## [Excerpted data]
———
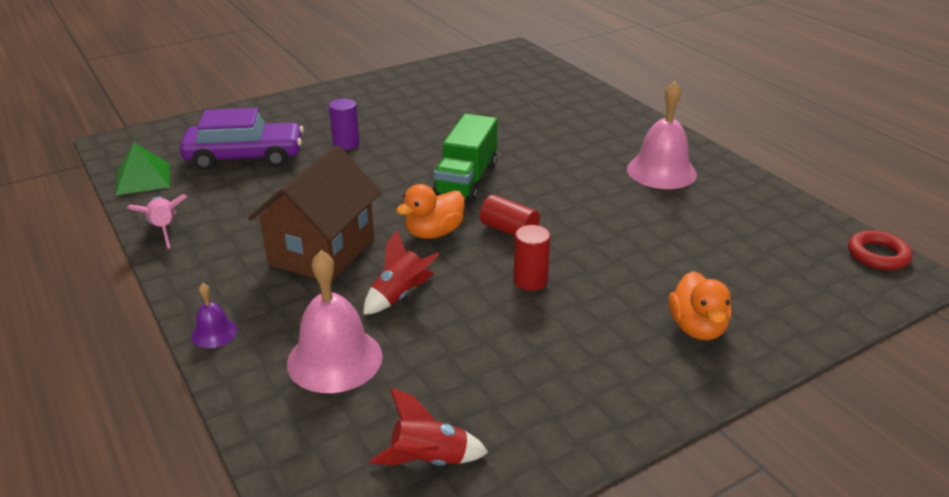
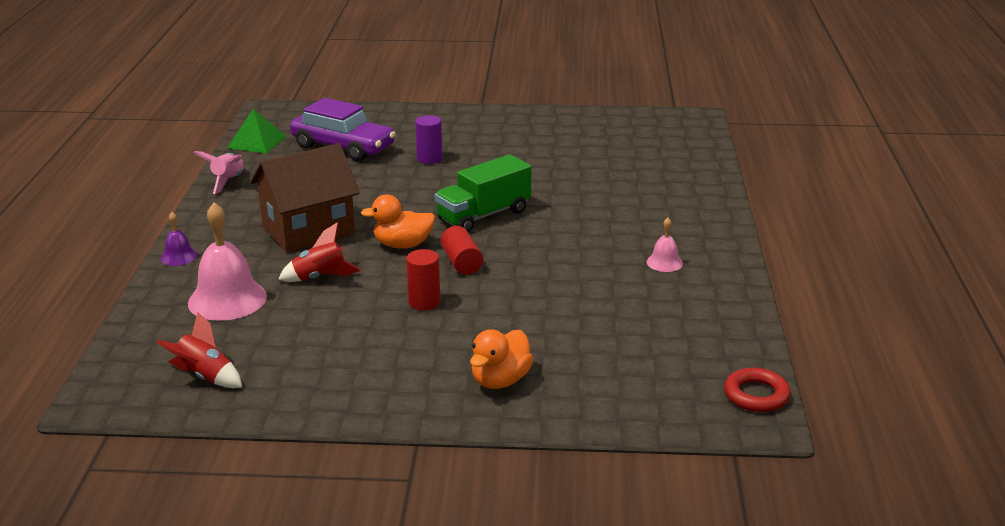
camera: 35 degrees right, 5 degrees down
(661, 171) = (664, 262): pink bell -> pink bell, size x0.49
———
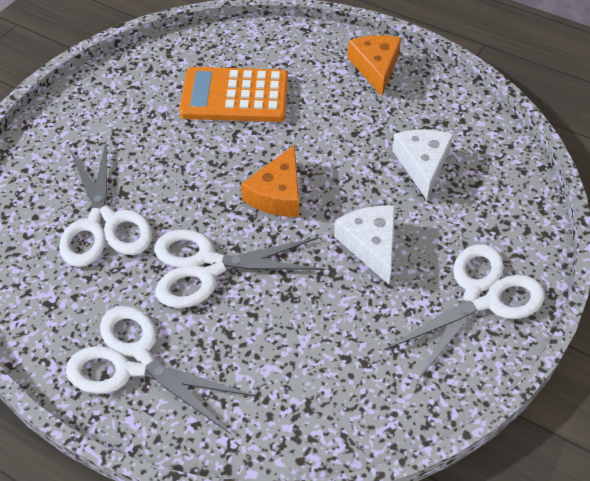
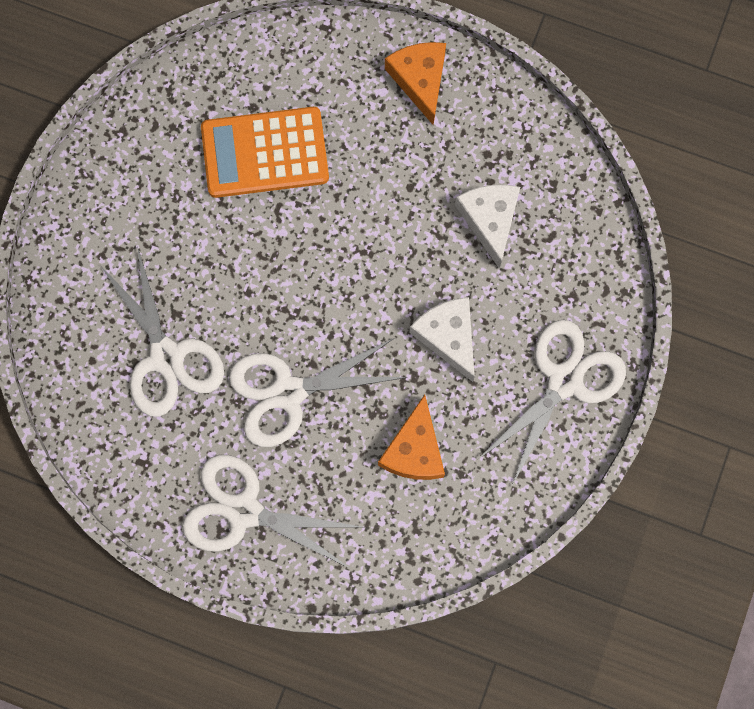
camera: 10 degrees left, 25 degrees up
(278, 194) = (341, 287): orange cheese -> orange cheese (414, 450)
———
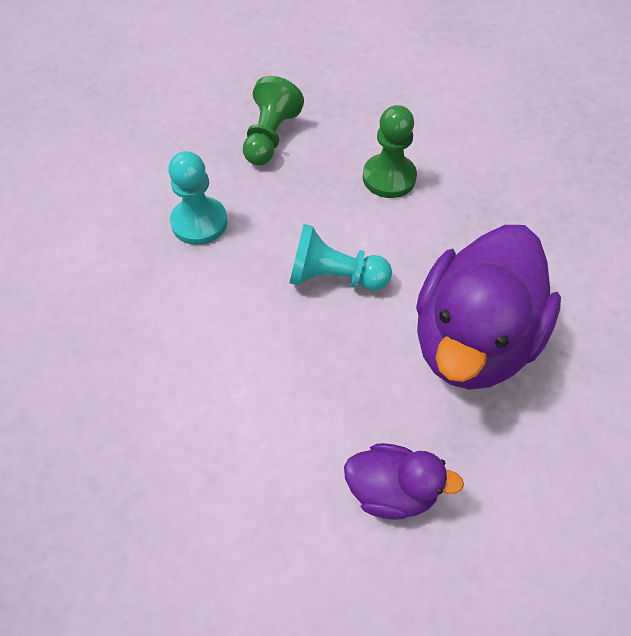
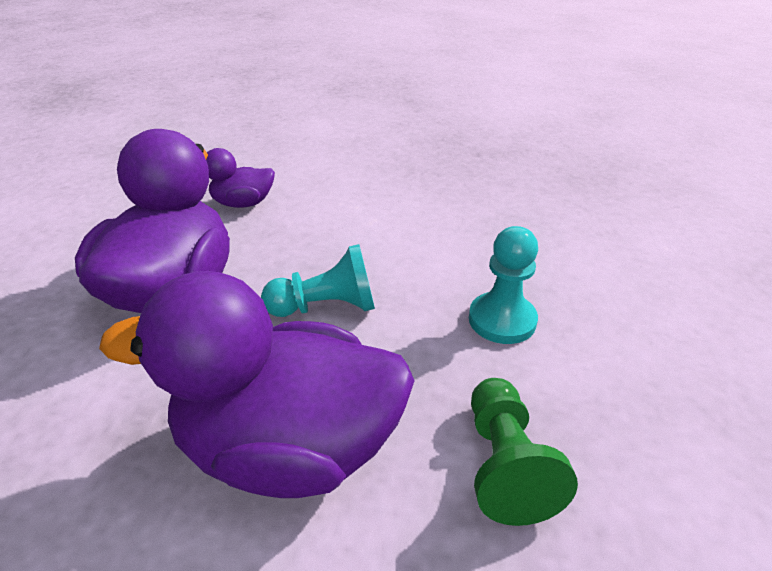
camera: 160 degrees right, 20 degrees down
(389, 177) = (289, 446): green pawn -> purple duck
———
## [Instructions to follow]
Please work out how many lines of the listing contain the string "down", and answer with the number only.

## [Exercise output]
2